-- Supplied data follows --
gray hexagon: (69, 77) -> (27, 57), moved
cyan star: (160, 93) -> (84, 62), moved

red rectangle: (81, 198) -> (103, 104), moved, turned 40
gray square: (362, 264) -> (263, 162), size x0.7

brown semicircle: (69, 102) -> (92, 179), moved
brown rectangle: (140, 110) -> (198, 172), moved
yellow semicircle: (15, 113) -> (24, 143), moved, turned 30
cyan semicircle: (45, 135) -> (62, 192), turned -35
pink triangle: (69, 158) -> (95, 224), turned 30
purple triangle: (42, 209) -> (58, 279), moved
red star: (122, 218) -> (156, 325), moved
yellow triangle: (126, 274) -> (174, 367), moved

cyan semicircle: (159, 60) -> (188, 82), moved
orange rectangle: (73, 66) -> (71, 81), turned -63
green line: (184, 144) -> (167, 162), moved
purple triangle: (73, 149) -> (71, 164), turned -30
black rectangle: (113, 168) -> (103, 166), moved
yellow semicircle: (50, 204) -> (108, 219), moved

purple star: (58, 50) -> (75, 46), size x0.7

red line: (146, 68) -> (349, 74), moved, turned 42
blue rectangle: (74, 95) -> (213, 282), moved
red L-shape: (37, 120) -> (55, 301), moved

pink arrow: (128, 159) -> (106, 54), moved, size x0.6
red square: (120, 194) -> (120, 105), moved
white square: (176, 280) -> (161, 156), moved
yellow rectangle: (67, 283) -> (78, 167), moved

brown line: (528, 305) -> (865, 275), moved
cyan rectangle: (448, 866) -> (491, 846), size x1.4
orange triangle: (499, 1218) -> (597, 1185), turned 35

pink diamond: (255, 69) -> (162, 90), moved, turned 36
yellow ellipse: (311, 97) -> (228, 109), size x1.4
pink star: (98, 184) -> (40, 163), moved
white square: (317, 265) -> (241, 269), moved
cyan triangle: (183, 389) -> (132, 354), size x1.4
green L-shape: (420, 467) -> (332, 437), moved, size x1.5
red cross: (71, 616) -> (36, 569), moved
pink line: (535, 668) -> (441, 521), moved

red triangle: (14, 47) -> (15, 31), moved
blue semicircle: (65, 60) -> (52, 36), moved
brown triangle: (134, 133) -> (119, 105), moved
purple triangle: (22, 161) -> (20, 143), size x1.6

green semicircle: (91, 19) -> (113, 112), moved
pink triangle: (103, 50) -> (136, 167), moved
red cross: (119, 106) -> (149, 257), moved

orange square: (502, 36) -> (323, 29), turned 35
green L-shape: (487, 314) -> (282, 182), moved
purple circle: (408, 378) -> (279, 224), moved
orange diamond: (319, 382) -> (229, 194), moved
-- Supplied data concluded --
What to work on:
Return, word for word, every line from the top of the entries down to the line that holds "red square: (120, 194) -> (120, 105), moved", both included.

Your response:
gray hexagon: (69, 77) -> (27, 57), moved
cyan star: (160, 93) -> (84, 62), moved

red rectangle: (81, 198) -> (103, 104), moved, turned 40
gray square: (362, 264) -> (263, 162), size x0.7

brown semicircle: (69, 102) -> (92, 179), moved
brown rectangle: (140, 110) -> (198, 172), moved
yellow semicircle: (15, 113) -> (24, 143), moved, turned 30
cyan semicircle: (45, 135) -> (62, 192), turned -35
pink triangle: (69, 158) -> (95, 224), turned 30
purple triangle: (42, 209) -> (58, 279), moved
red star: (122, 218) -> (156, 325), moved
yellow triangle: (126, 274) -> (174, 367), moved

cyan semicircle: (159, 60) -> (188, 82), moved
orange rectangle: (73, 66) -> (71, 81), turned -63
green line: (184, 144) -> (167, 162), moved
purple triangle: (73, 149) -> (71, 164), turned -30
black rectangle: (113, 168) -> (103, 166), moved
yellow semicircle: (50, 204) -> (108, 219), moved

purple star: (58, 50) -> (75, 46), size x0.7

red line: (146, 68) -> (349, 74), moved, turned 42
blue rectangle: (74, 95) -> (213, 282), moved
red L-shape: (37, 120) -> (55, 301), moved

pink arrow: (128, 159) -> (106, 54), moved, size x0.6
red square: (120, 194) -> (120, 105), moved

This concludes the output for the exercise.